◆ **Your objective**
Look through the data and write out every line with the word "heart" in it.

◆ **Given data**
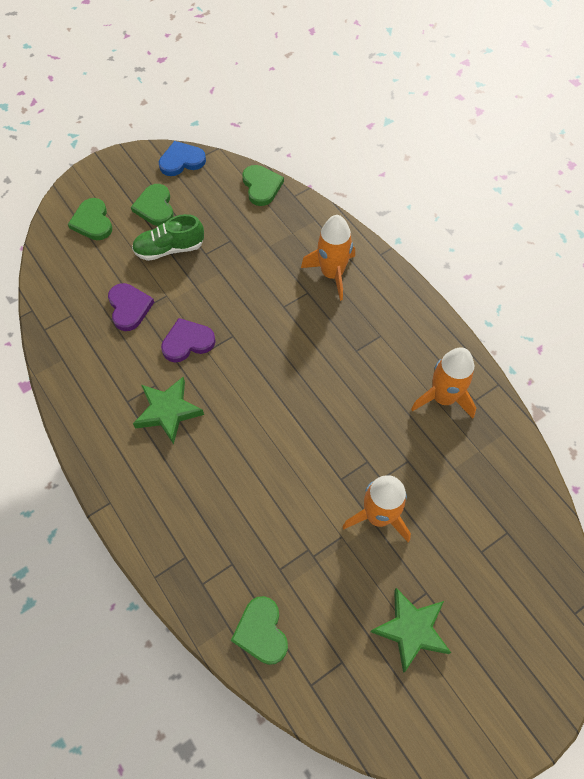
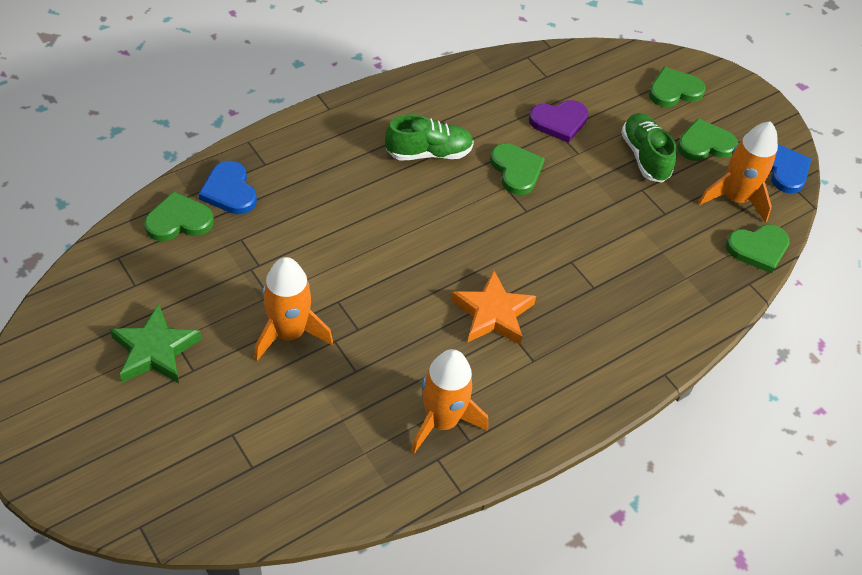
camera: 85 degrees right, 10 degrees down
(168, 411) = (429, 153): green star -> green shoe
(187, 342) = (516, 170): purple heart -> green heart
(221, 587) = (229, 191): none -> blue heart
(332, 274) = (625, 315): orange rocket -> orange rocket (734, 198)
(340, 362) = (493, 313): none -> orange star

◆ **Result of this task**
(187, 342) = (516, 170): purple heart -> green heart
(221, 587) = (229, 191): none -> blue heart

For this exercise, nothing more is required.